▶ **Extracted material**
────────────────────────────────────────

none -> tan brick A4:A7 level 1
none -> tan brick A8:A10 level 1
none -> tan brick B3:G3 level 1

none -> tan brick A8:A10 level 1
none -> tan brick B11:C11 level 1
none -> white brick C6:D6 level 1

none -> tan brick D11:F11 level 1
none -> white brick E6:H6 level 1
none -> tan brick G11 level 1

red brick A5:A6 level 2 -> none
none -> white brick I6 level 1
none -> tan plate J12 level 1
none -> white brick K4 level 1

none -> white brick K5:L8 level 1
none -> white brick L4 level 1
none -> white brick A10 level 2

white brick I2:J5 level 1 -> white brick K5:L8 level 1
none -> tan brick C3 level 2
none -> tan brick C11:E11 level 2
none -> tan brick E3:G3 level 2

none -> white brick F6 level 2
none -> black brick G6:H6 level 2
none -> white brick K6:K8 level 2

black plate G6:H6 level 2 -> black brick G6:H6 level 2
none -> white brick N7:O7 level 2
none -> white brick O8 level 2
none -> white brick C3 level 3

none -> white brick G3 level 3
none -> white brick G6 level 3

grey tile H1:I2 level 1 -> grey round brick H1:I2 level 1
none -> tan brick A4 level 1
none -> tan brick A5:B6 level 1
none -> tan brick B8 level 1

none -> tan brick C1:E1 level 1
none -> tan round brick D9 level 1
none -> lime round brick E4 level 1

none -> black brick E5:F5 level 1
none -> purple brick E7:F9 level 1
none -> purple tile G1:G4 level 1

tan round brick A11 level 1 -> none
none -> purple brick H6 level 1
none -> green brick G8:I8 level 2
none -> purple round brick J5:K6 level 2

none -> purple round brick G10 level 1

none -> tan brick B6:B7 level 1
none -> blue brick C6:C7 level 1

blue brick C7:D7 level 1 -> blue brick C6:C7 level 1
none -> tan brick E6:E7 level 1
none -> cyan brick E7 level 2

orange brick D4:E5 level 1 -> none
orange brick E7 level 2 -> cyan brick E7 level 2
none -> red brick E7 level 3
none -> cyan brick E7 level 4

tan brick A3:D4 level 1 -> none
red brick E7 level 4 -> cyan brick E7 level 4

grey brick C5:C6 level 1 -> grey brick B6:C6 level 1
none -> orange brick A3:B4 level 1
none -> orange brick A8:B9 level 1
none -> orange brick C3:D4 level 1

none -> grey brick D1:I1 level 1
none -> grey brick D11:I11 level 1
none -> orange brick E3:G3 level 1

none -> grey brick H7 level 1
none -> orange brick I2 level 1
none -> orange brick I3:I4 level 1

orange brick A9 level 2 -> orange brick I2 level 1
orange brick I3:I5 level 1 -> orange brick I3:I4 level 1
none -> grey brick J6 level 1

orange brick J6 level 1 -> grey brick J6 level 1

────────────────────────────────────────

▶ **What you have to do**
Find and copy each line above that includes the string "round".

▶ **Written solution**
grey tile H1:I2 level 1 -> grey round brick H1:I2 level 1
none -> tan round brick D9 level 1
none -> lime round brick E4 level 1
tan round brick A11 level 1 -> none
none -> purple round brick J5:K6 level 2
none -> purple round brick G10 level 1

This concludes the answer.